Task instructions
Retype, word for word, every line from the one holding "camera: 40 degrees right, 0 degrees up" through the one holding "green light bulb [474,184,564,242]" in the entries below, both included, and only those lines.

Task data
Content starts

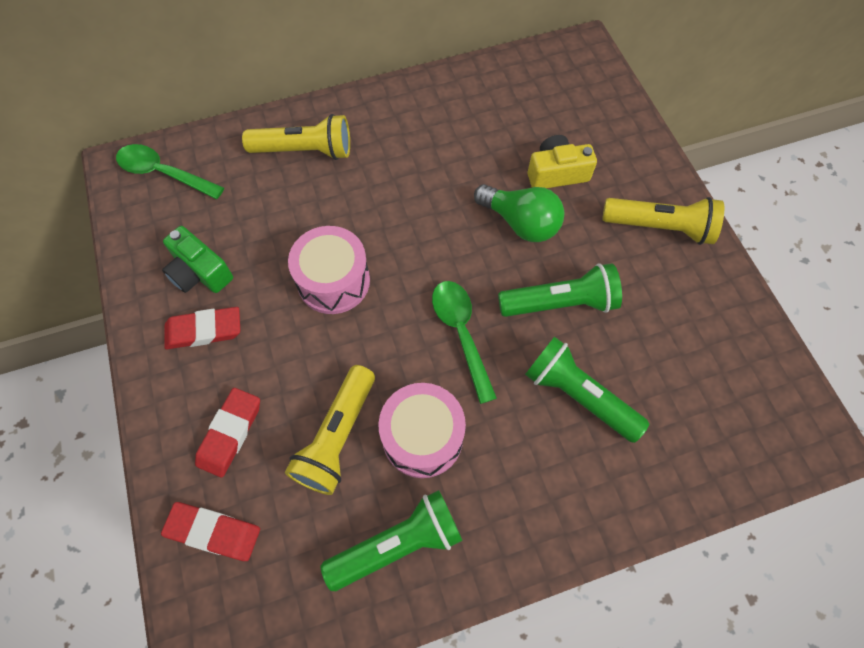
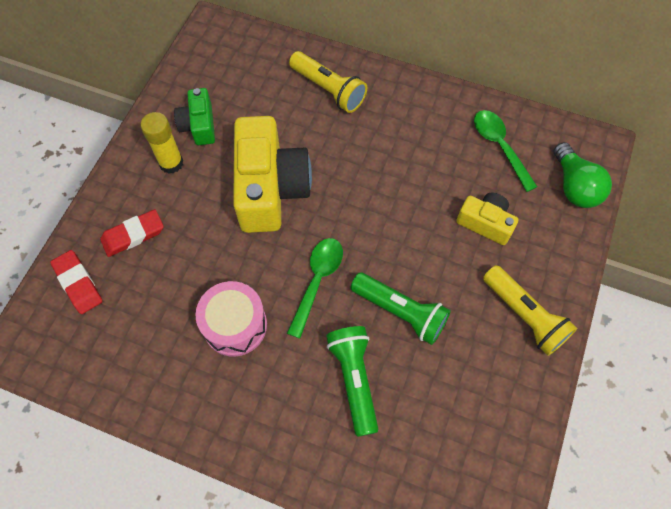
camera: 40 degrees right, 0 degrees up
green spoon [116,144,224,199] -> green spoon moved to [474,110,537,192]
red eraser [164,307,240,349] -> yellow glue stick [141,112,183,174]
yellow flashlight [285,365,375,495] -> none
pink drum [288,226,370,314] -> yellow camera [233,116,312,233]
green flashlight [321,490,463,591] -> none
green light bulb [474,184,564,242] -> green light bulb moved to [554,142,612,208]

Content ends
Content starts

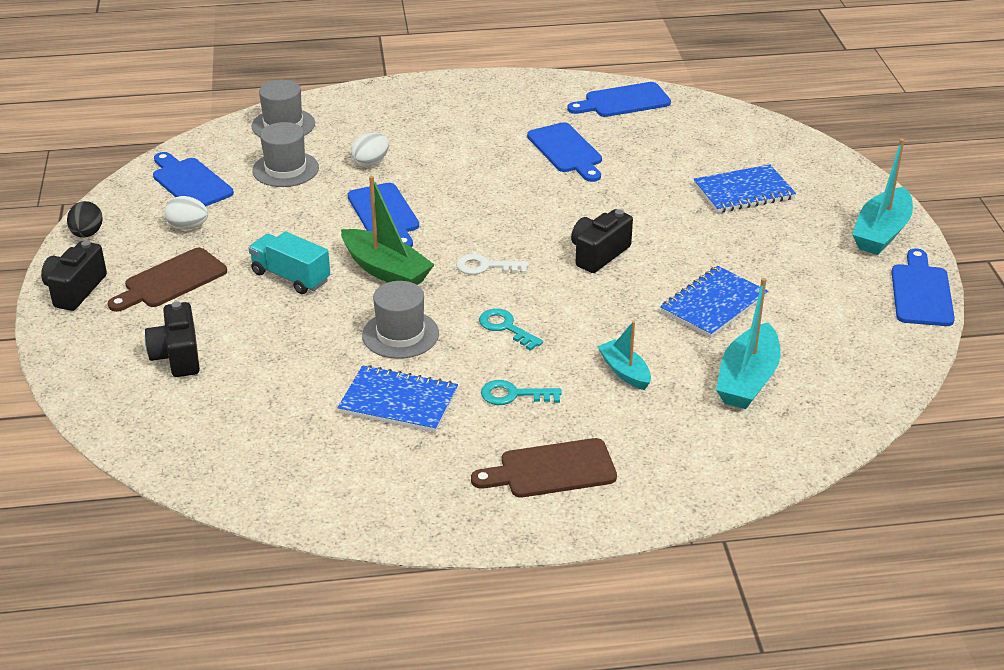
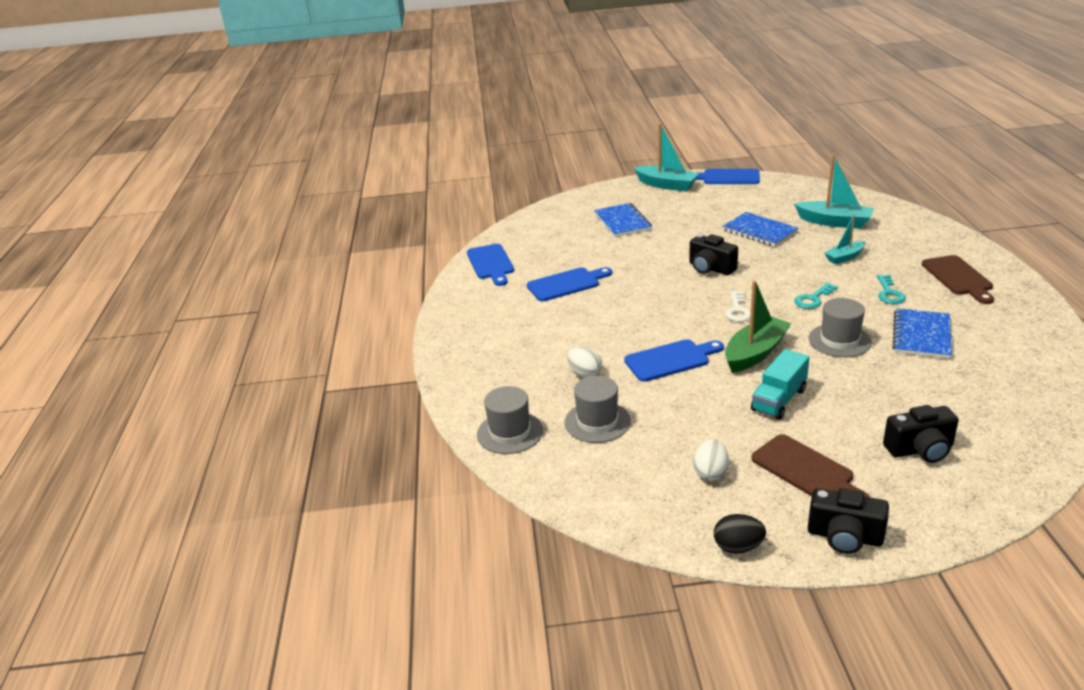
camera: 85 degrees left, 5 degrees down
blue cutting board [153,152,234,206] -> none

Content ends

Result for this task
camera: 40 degrees right, 0 degrees up
green spoon [116,144,224,199] -> green spoon moved to [474,110,537,192]
red eraser [164,307,240,349] -> yellow glue stick [141,112,183,174]
yellow flashlight [285,365,375,495] -> none
pink drum [288,226,370,314] -> yellow camera [233,116,312,233]
green flashlight [321,490,463,591] -> none
green light bulb [474,184,564,242] -> green light bulb moved to [554,142,612,208]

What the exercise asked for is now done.